• [Exercise brief]: The range runs from the line containing "brown cross: (59, 19) -> (61, 49), moved" to the last line of the entries. Copy that range exactly, omitting pictures.

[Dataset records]
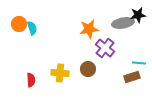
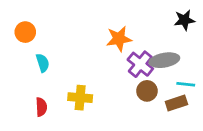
gray ellipse: (123, 23) -> (164, 60), moved
cyan semicircle: (32, 28) -> (43, 63), moved
brown circle: (88, 69) -> (147, 91), moved

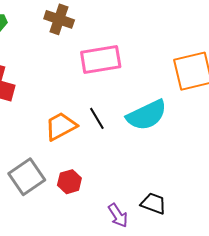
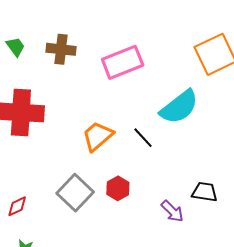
brown cross: (59, 19) -> (61, 49), moved
black line: (97, 118) -> (143, 138), moved

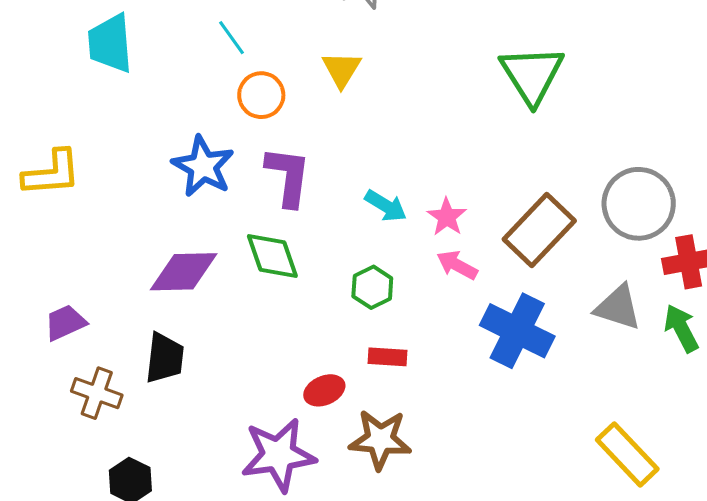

• [Response to the exercise]:
brown cross: (59, 19) -> (61, 49), moved
black line: (97, 118) -> (143, 138), moved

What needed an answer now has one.